> Exercise instructions:
Exactly and only the lines from the line holding "green drum (3rd from left) -> none" to the end of the records should be reproduced. Leave pictures out.

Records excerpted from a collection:
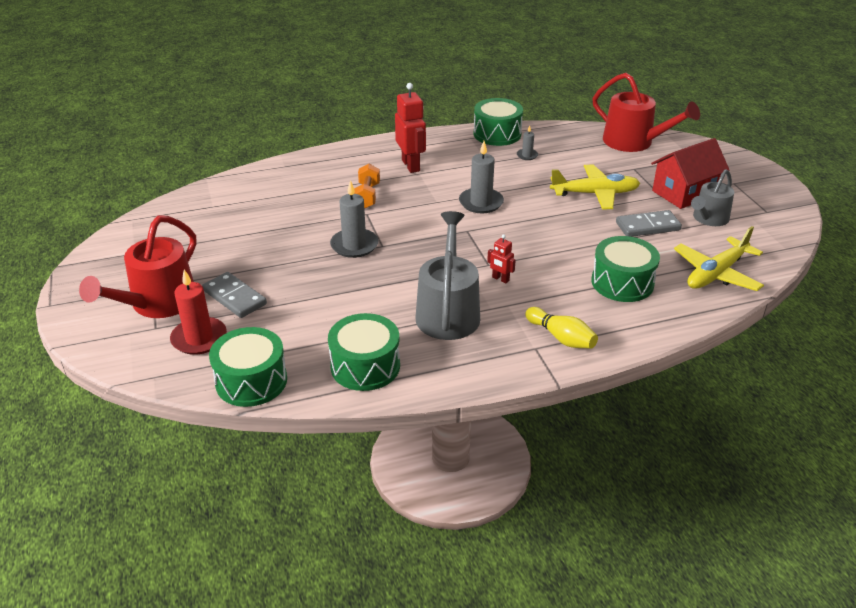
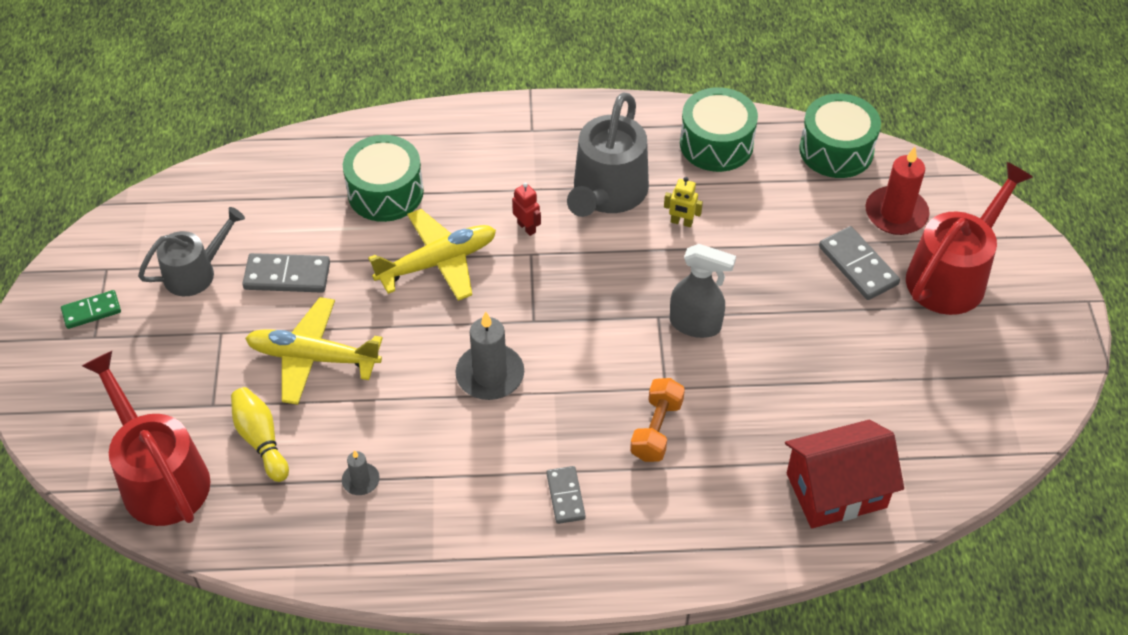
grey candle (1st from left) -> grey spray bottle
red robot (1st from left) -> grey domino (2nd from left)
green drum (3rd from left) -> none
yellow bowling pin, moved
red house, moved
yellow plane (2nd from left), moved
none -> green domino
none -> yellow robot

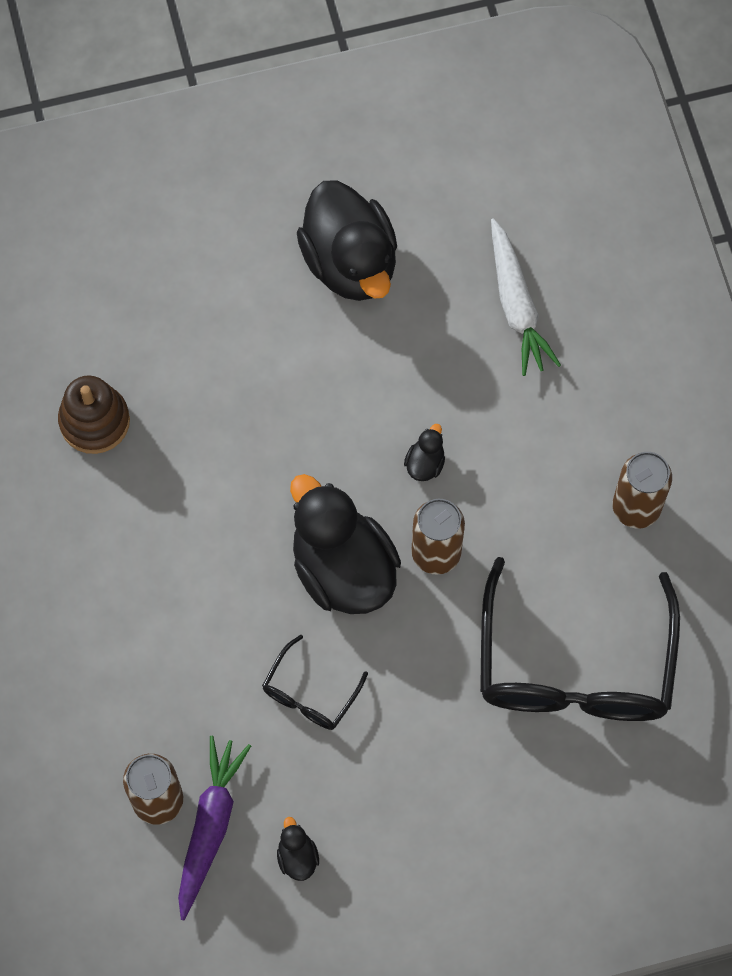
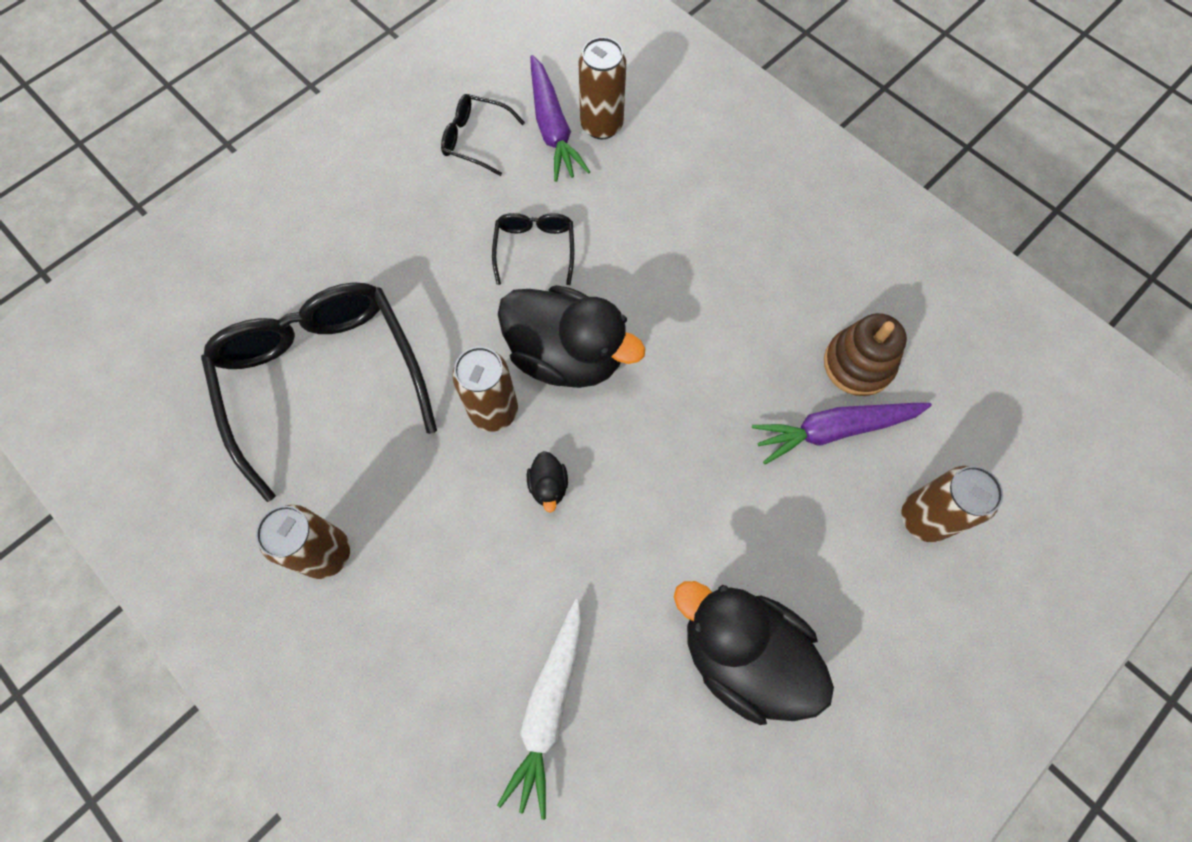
black duck (1st from left) -> black glasses (2nd from left)
white carrot, 120 degrees counterclockwise
none -> purple carrot (2nd from left)
none -> brown can (4th from left)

> Answer box:
green drum (3rd from left) -> none
yellow bowling pin, moved
red house, moved
yellow plane (2nd from left), moved
none -> green domino
none -> yellow robot

black duck (1st from left) -> black glasses (2nd from left)
white carrot, 120 degrees counterclockwise
none -> purple carrot (2nd from left)
none -> brown can (4th from left)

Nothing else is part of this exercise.